Record set Start Marker

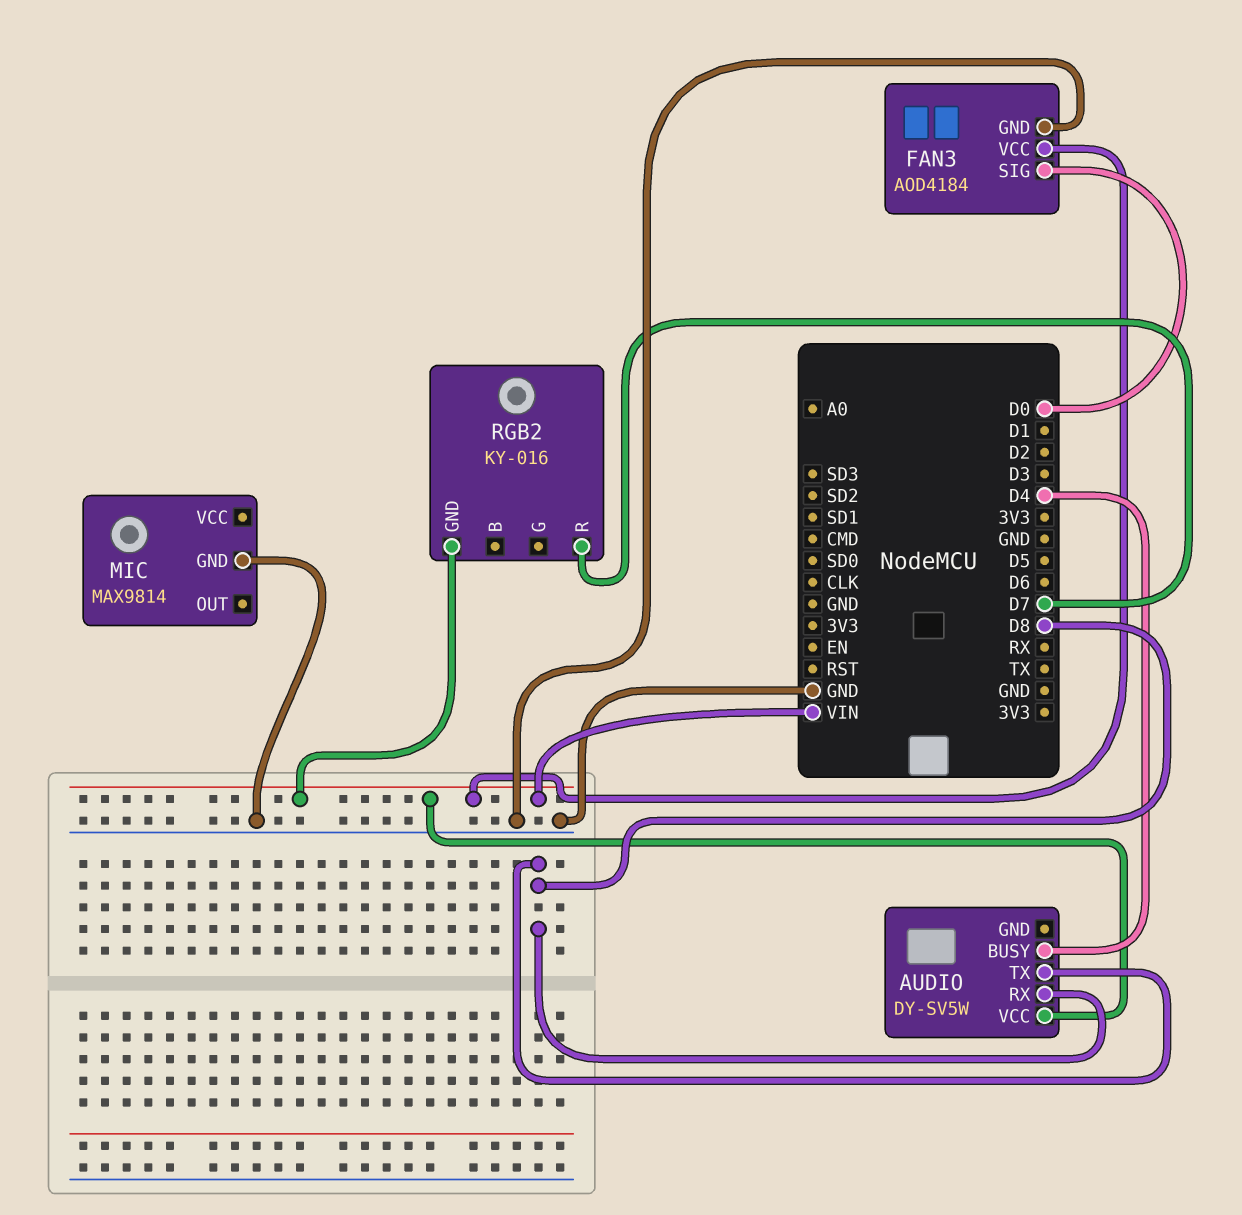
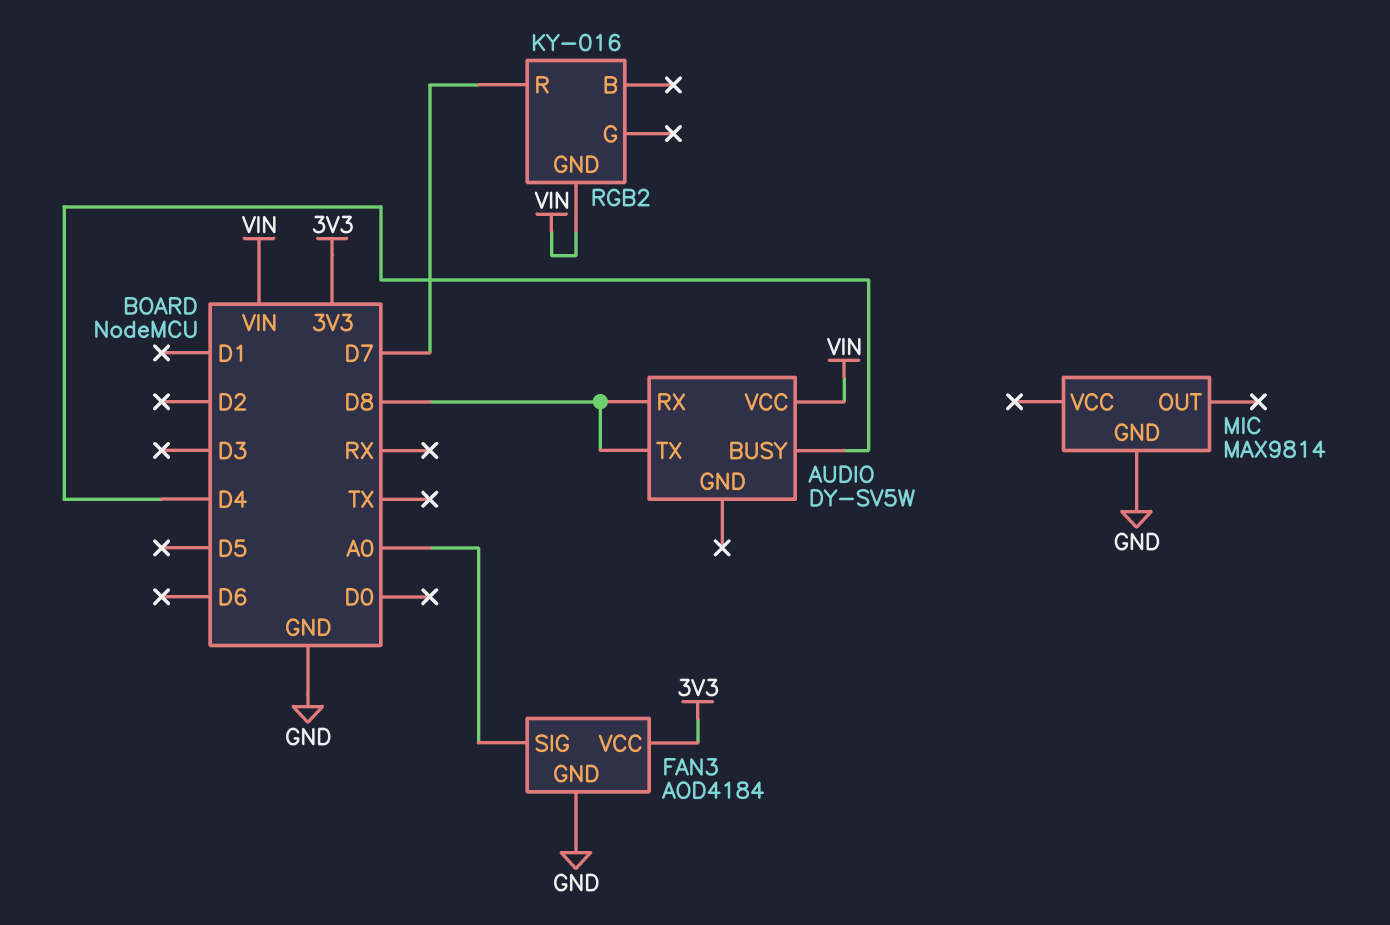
FAN3 pin SIG: D0 -> A0
FAN3 pin VCC: VIN -> 3V3

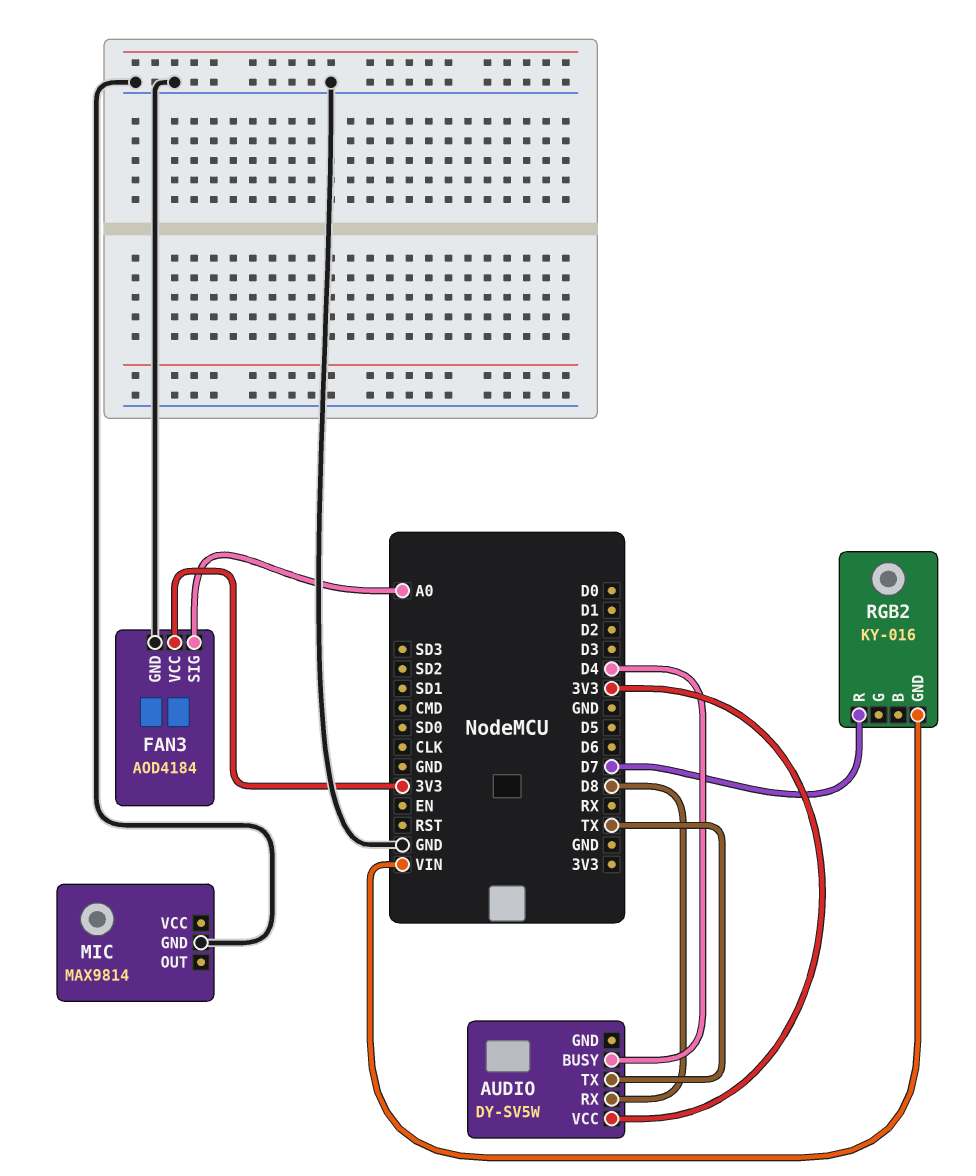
AUDIO pin TX: D8 -> TX
AUDIO pin VCC: VIN -> 3V3

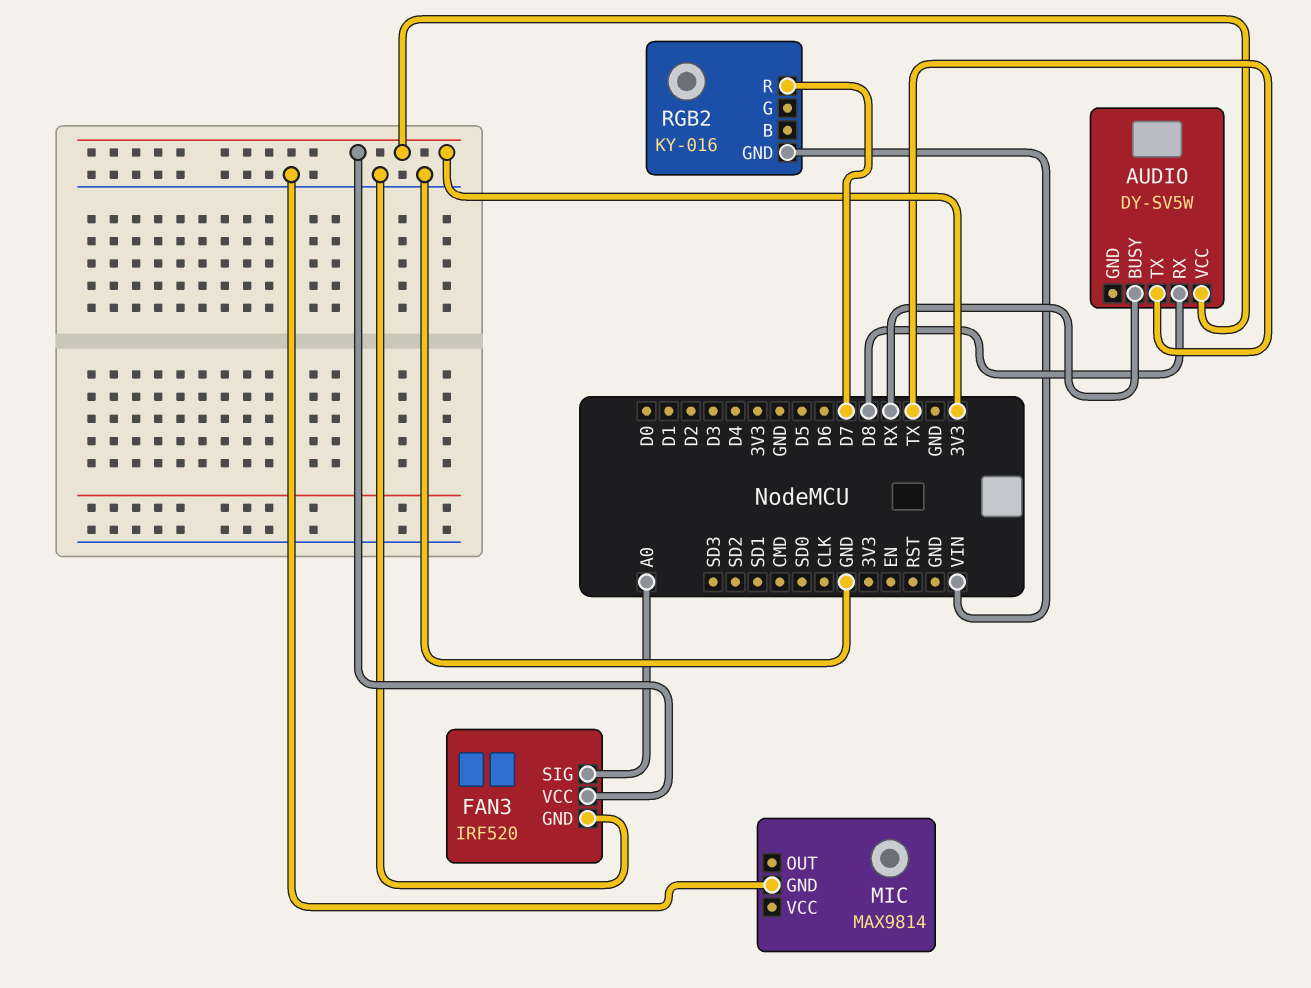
AUDIO pin BUSY: D4 -> RX
FAN3: AOD4184 -> IRF520

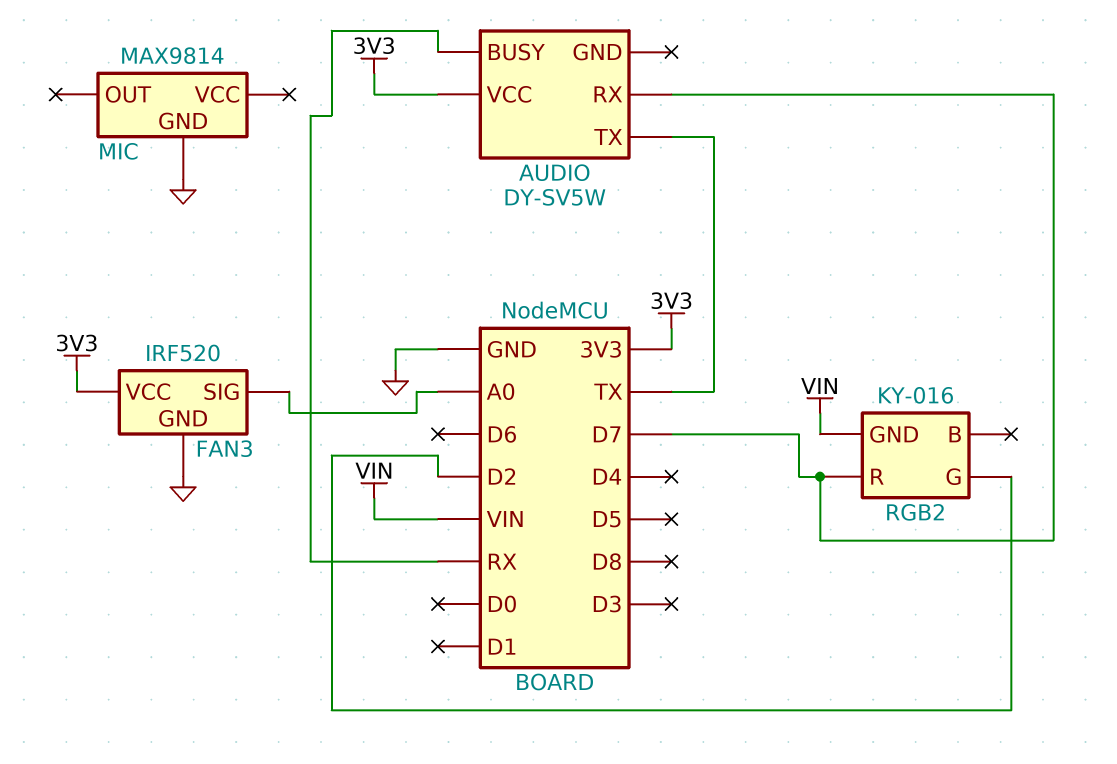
AUDIO pin RX: D8 -> D7
RGB2 pin G: none -> D2

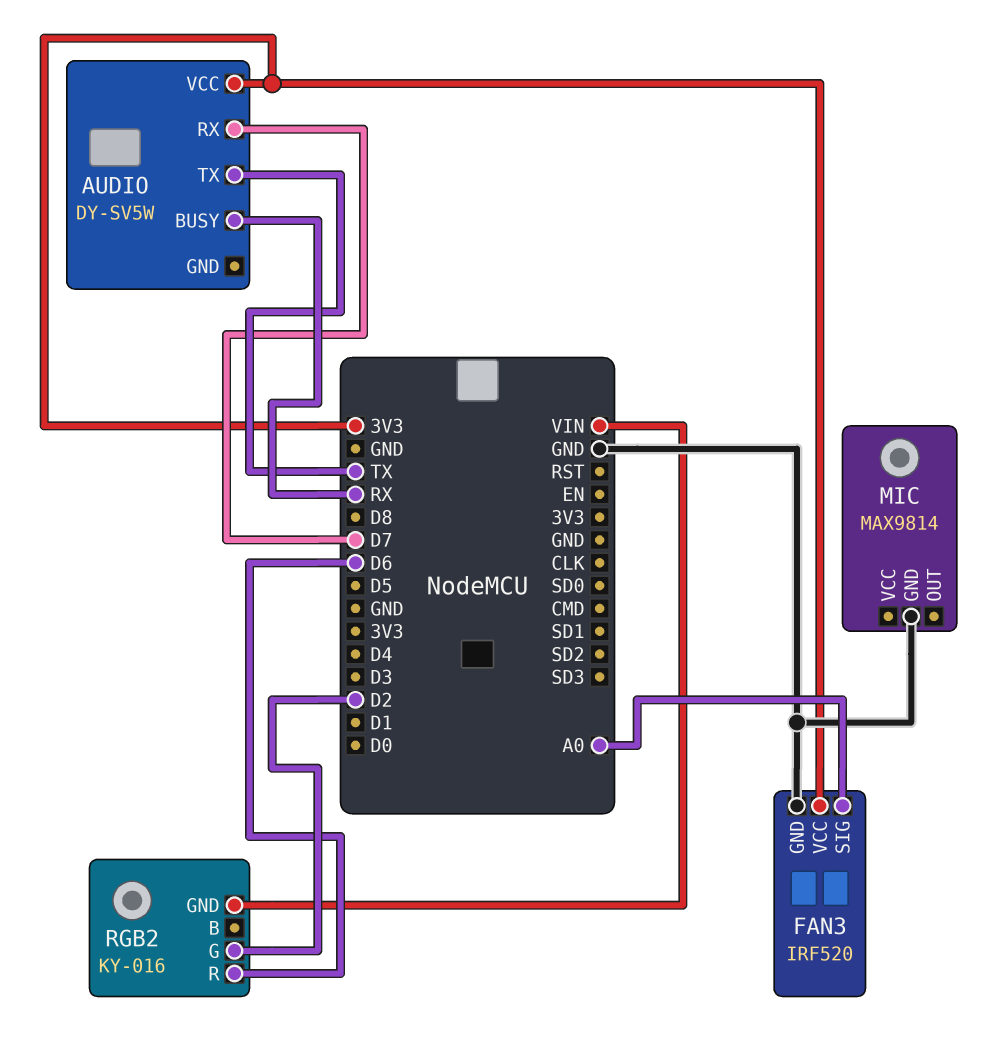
RGB2 pin R: D7 -> D6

Record set End Marker

• **Action item**: Print the data above in full and exactly as it appears, skipping the pictures.

• **Response to this exercise**:
FAN3 pin SIG: D0 -> A0
FAN3 pin VCC: VIN -> 3V3

AUDIO pin TX: D8 -> TX
AUDIO pin VCC: VIN -> 3V3

AUDIO pin BUSY: D4 -> RX
FAN3: AOD4184 -> IRF520

AUDIO pin RX: D8 -> D7
RGB2 pin G: none -> D2

RGB2 pin R: D7 -> D6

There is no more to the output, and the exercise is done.